# Work order
Keep the pictures out, please, and set down every record exactly.

*** Task material ***

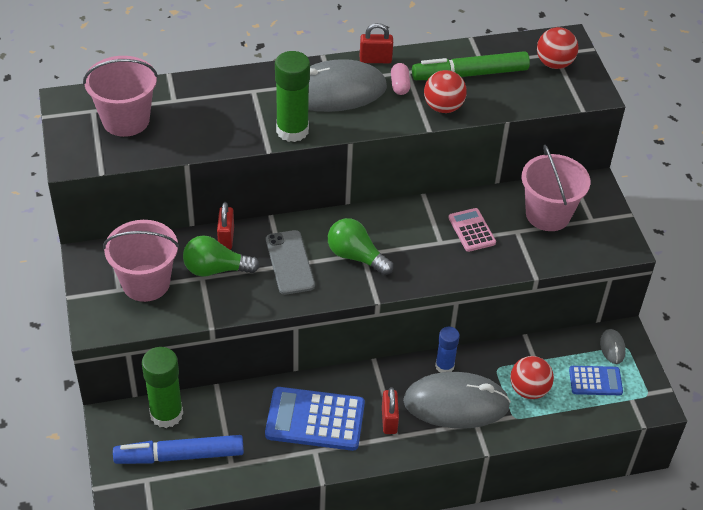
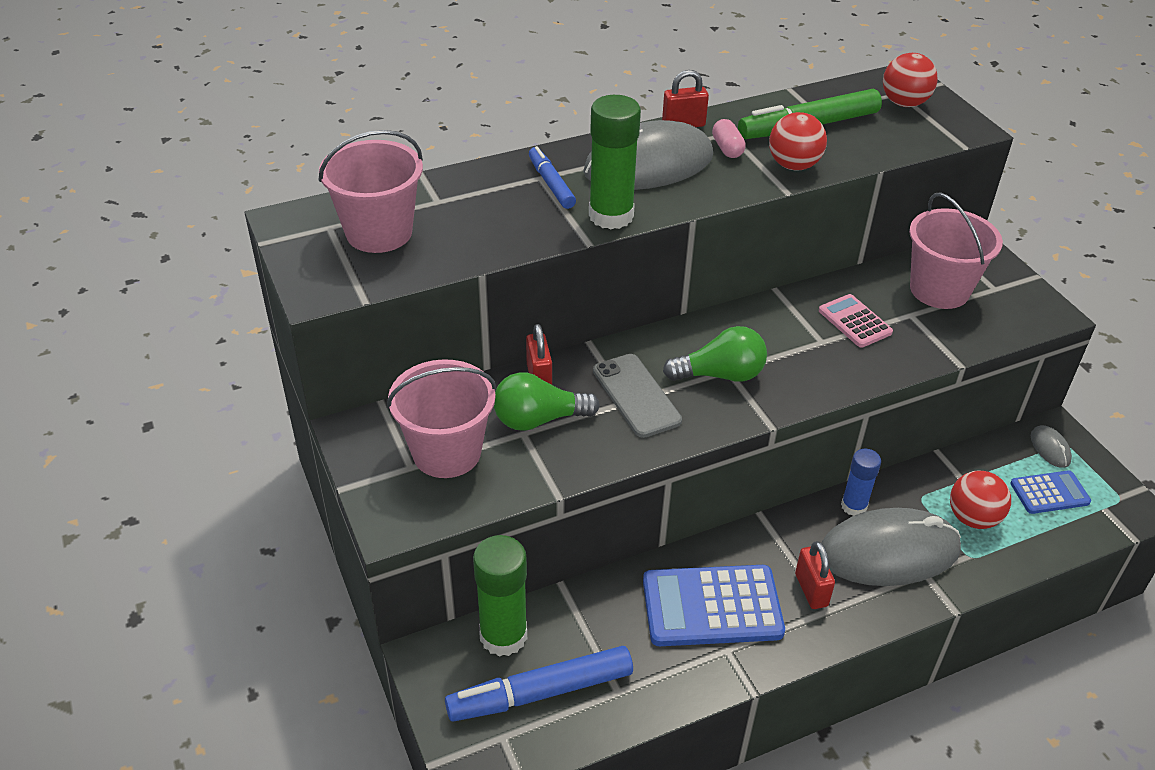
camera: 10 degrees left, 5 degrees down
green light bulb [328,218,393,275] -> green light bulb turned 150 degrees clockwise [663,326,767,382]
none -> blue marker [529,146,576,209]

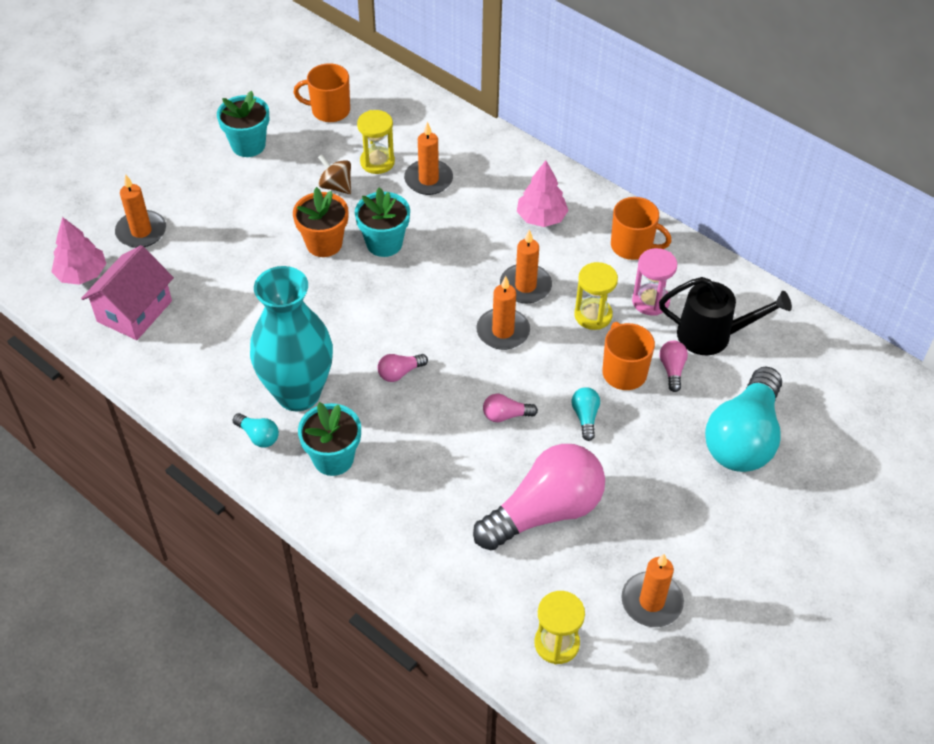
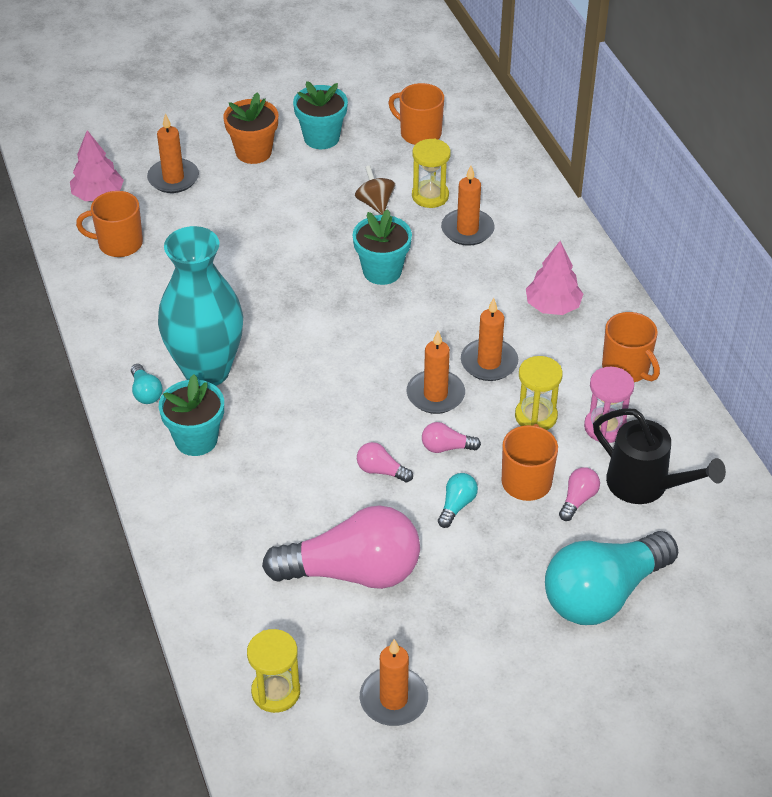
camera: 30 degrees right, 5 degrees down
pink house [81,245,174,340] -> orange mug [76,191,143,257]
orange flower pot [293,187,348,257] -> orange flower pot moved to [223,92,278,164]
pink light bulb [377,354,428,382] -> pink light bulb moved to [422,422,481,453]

***

# Reply
camera: 10 degrees left, 5 degrees down
green light bulb [328,218,393,275] -> green light bulb turned 150 degrees clockwise [663,326,767,382]
none -> blue marker [529,146,576,209]

camera: 30 degrees right, 5 degrees down
pink house [81,245,174,340] -> orange mug [76,191,143,257]
orange flower pot [293,187,348,257] -> orange flower pot moved to [223,92,278,164]
pink light bulb [377,354,428,382] -> pink light bulb moved to [422,422,481,453]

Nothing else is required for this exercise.